Lines from the one containing "gray pentagon: (115, 52) -> (97, 71), moved" through the final line of the data, restated word for word and free of pictures, make up the whole answer.
#####
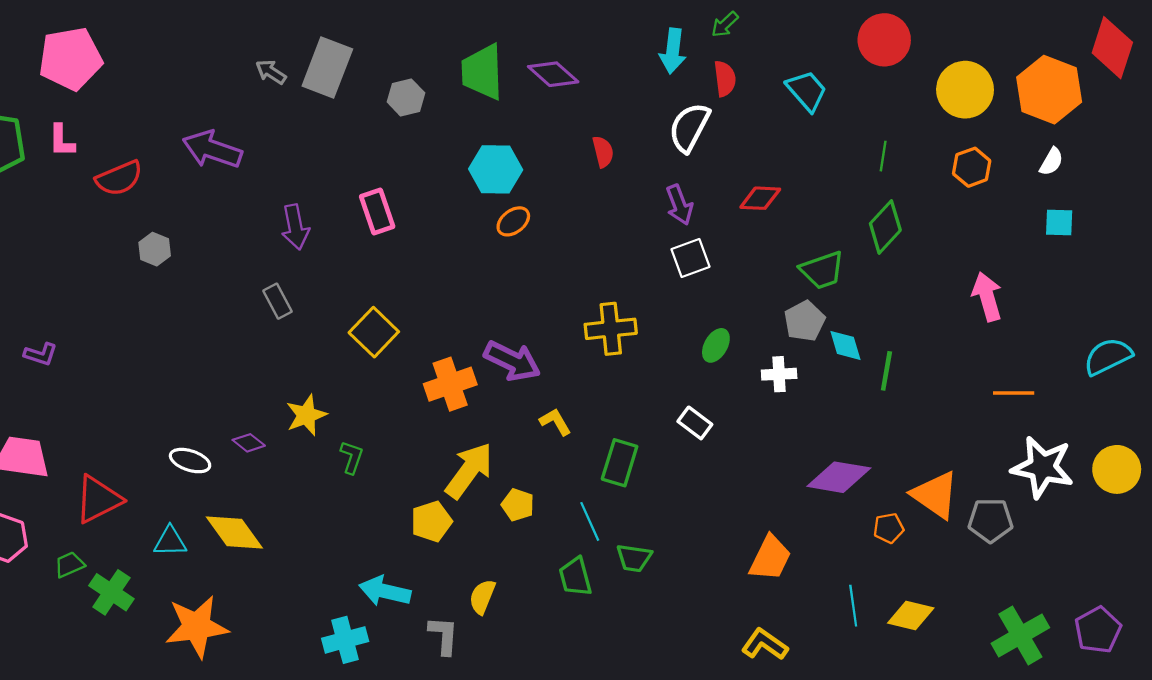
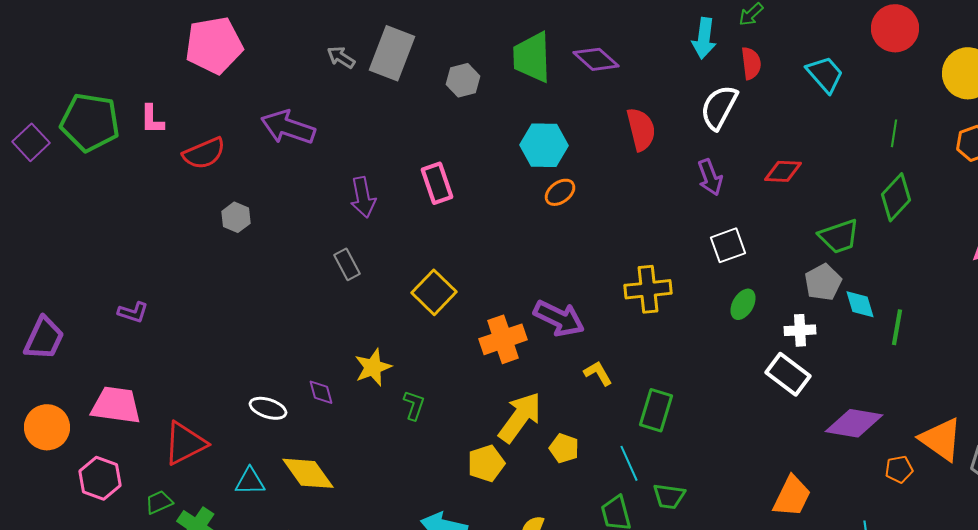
pink pentagon: (70, 59) -> (214, 45), moved
red semicircle: (603, 152) -> (641, 129), size x1.5
white square: (690, 258) -> (728, 245), moved
white rectangle: (695, 423) -> (788, 374), moved, size x1.4
purple diamond: (249, 443) -> (321, 392), turned 36

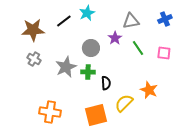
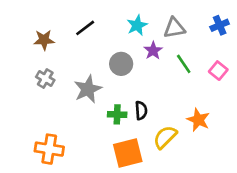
cyan star: (87, 13) -> (137, 25), moved
brown star: (33, 30) -> (44, 40), size x0.7
pink square: (164, 53) -> (218, 71), turned 32
green cross: (88, 72) -> (117, 114), moved
orange cross: (50, 112) -> (49, 149), moved

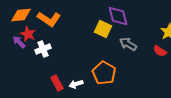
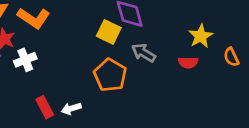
red semicircle: (160, 51) -> (188, 63), turned -32
orange pentagon: (104, 73) -> (110, 75), moved

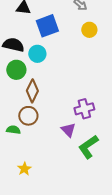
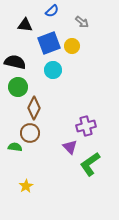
yellow circle: (89, 30) -> (72, 46), moved
cyan circle: (37, 54) -> (53, 70), moved

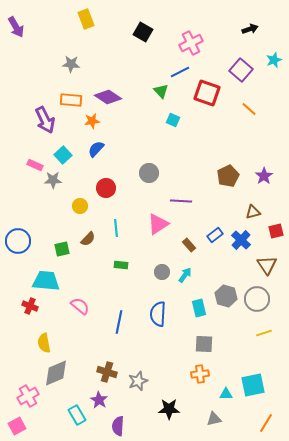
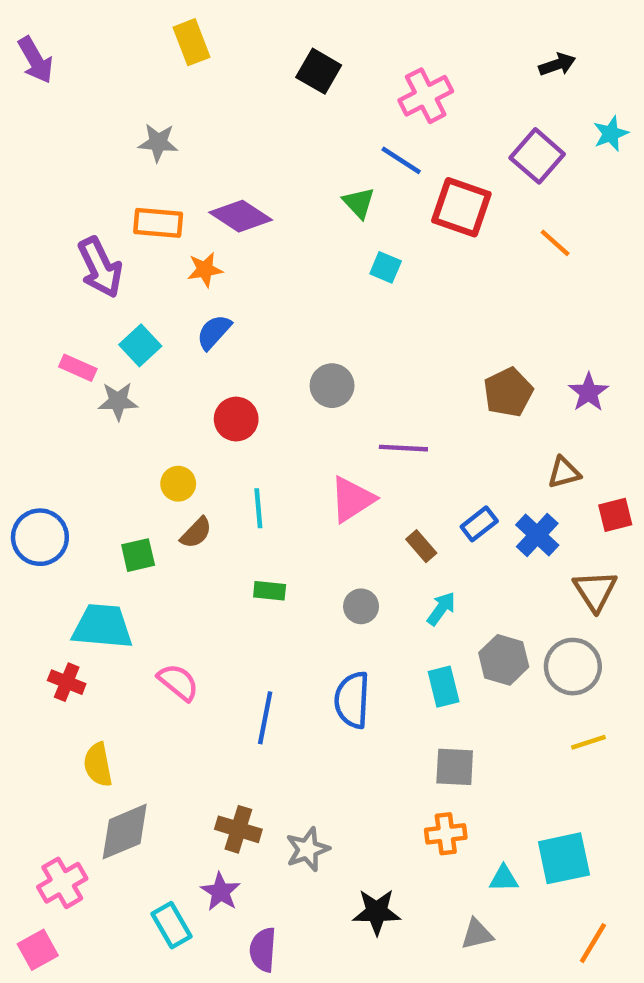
blue line: (180, 72) -> (401, 160), turned 60
yellow circle: (80, 206) -> (178, 484), moved
cyan arrow: (185, 275) -> (441, 609), moved

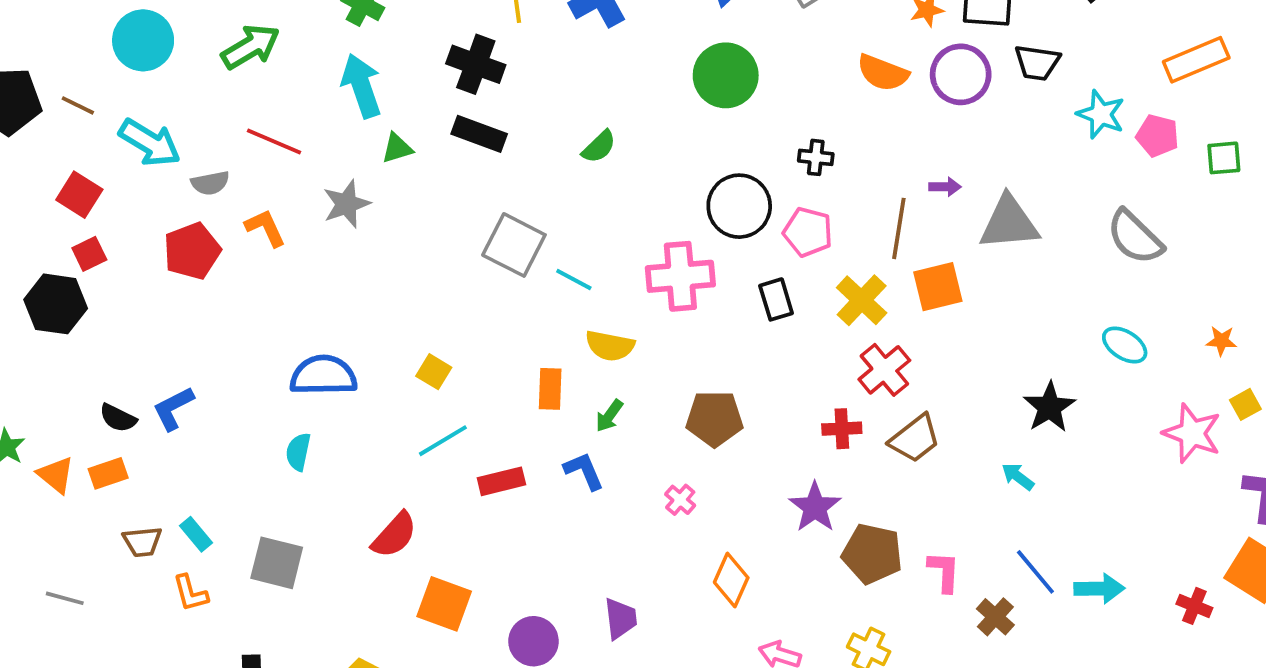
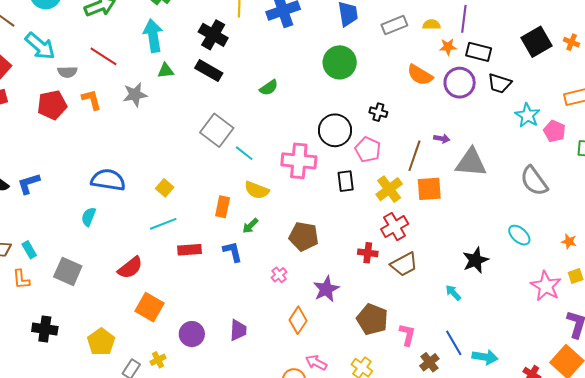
purple star: (815, 507) -> (326, 289), moved

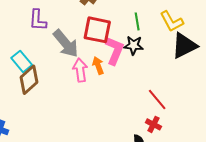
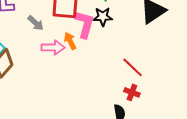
gray arrow: (66, 44) -> (36, 23), size x0.6
pink arrow: (80, 70) -> (53, 47), turned 105

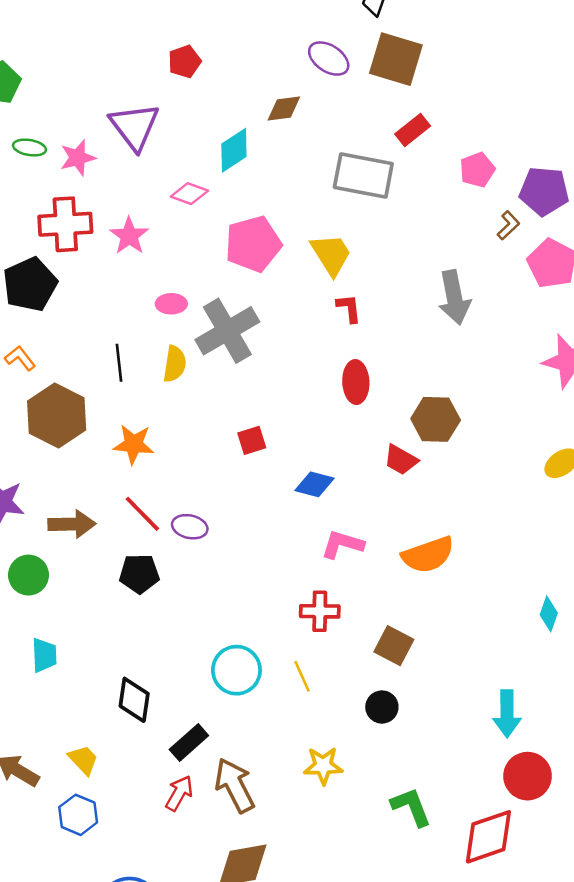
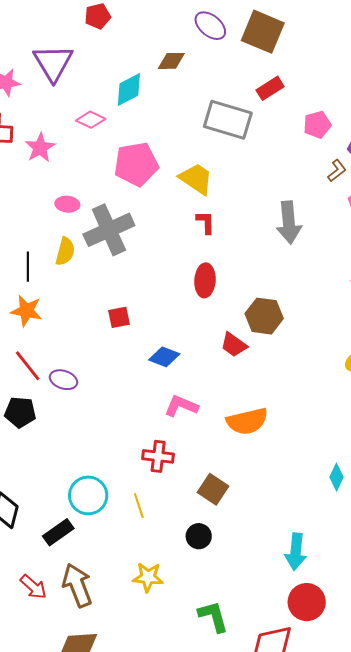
yellow trapezoid: (331, 254) -> (196, 179), turned -30
black line: (119, 363) -> (28, 267), moved
black rectangle: (189, 742) -> (58, 532), moved
red arrow: (179, 793) -> (33, 587), turned 96

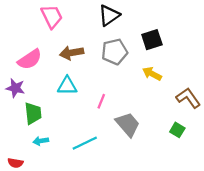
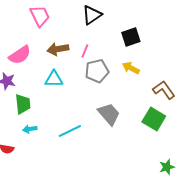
gray pentagon: (115, 52) -> (97, 71), moved
pink line: (101, 101) -> (85, 51), moved
green square: (177, 130) -> (154, 119), size x1.6

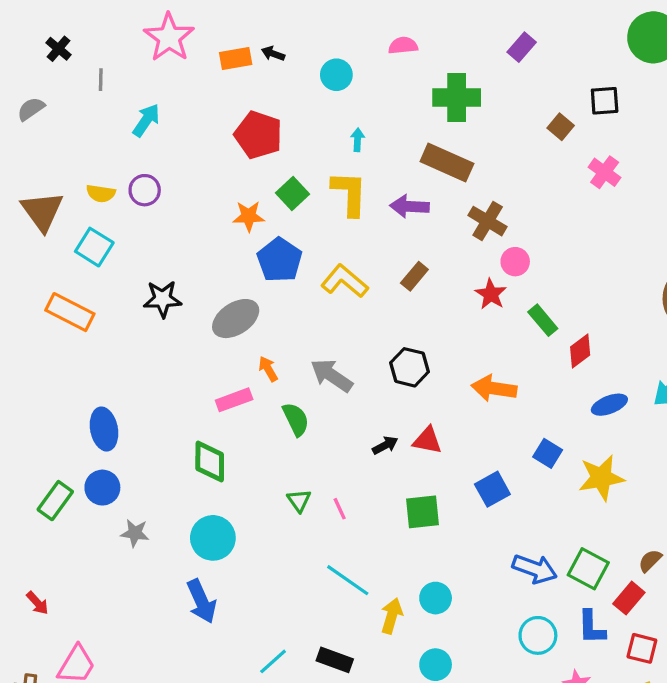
#####
• **SOLUTION**:
gray pentagon: (115, 52) -> (97, 71), moved
pink line: (101, 101) -> (85, 51), moved
green square: (177, 130) -> (154, 119), size x1.6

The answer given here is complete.